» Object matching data
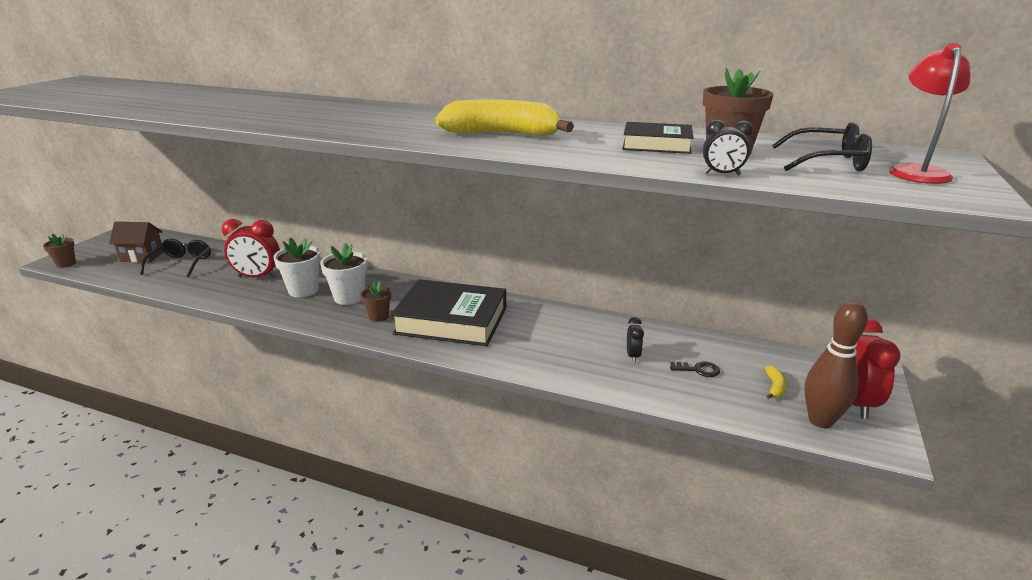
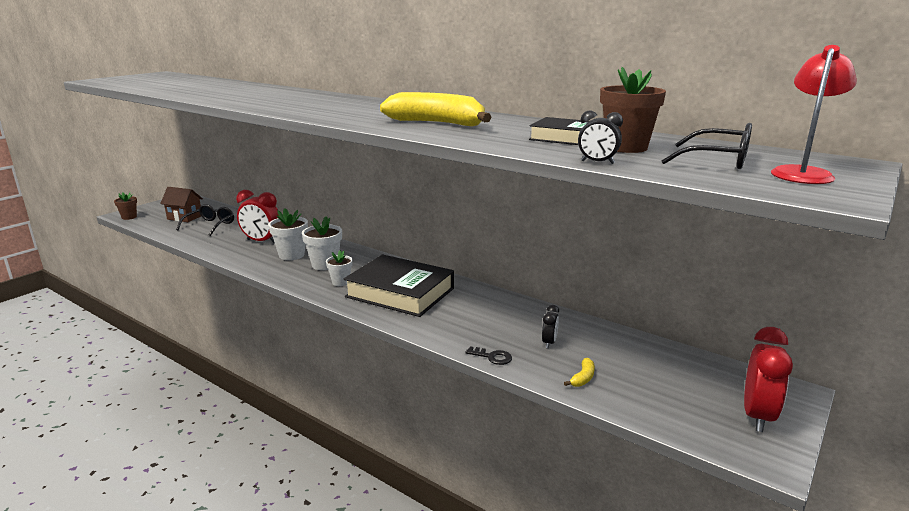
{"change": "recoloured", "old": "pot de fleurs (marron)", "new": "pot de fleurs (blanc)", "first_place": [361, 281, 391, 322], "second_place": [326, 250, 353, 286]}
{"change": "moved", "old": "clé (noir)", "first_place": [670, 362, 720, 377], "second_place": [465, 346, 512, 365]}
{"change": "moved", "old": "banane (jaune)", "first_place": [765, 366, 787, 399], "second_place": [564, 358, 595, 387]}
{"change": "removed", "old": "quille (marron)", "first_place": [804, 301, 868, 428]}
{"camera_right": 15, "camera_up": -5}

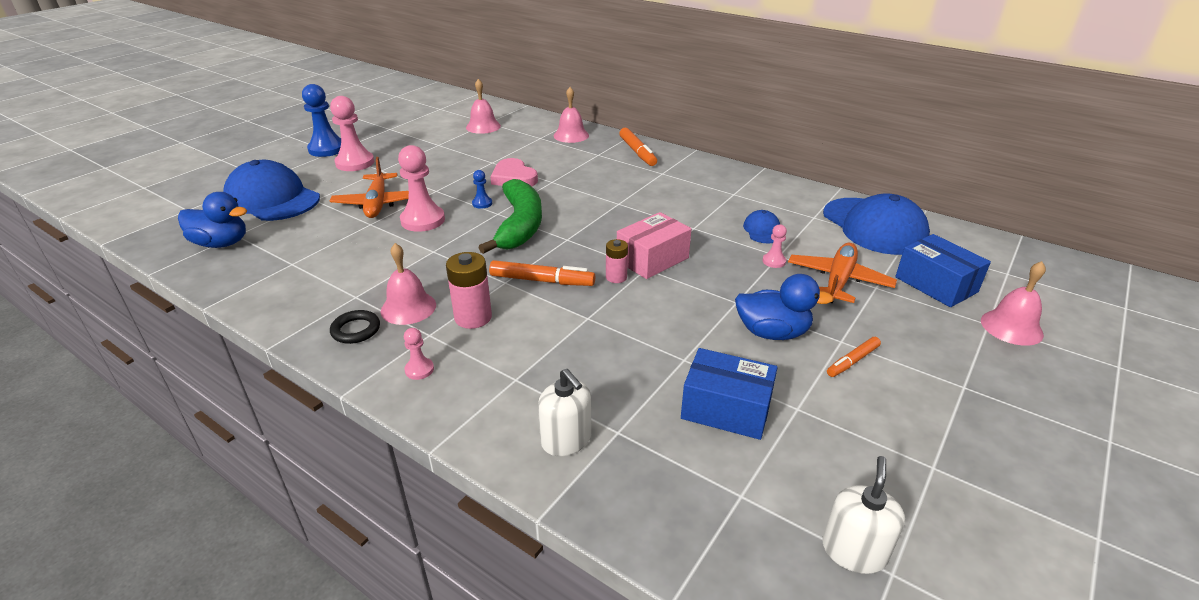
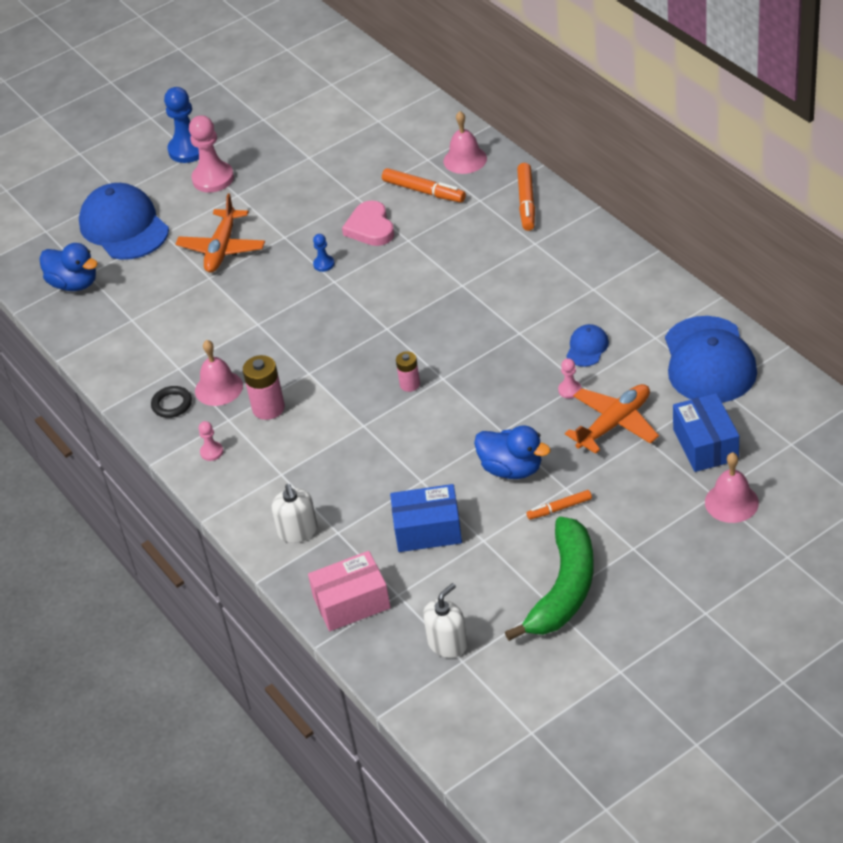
{"change": "removed", "old": "pion (rose)", "first_place": [398, 145, 445, 232]}
{"change": "removed", "old": "cloche (rose)", "first_place": [466, 79, 501, 134]}
{"change": "moved", "old": "banane (vert)", "first_place": [478, 179, 542, 254], "second_place": [505, 517, 594, 641]}
{"change": "moved", "old": "feutre (orange)", "first_place": [489, 260, 595, 286], "second_place": [382, 168, 466, 203]}
{"change": "moved", "old": "boîte (rose)", "first_place": [617, 212, 691, 279], "second_place": [308, 551, 391, 631]}
{"change": "turned", "old": "boîte (bleu)", "first_place": [681, 348, 778, 440], "second_place": [390, 484, 462, 552], "degrees": -45}
{"camera_right": 25, "camera_up": 10}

» ABOUT THIS EXERCISE
For the word "marron", find all matching lines in the entries above and copy them out.

» SOLUTION BELOW
{"change": "recoloured", "old": "pot de fleurs (marron)", "new": "pot de fleurs (blanc)", "first_place": [361, 281, 391, 322], "second_place": [326, 250, 353, 286]}
{"change": "removed", "old": "quille (marron)", "first_place": [804, 301, 868, 428]}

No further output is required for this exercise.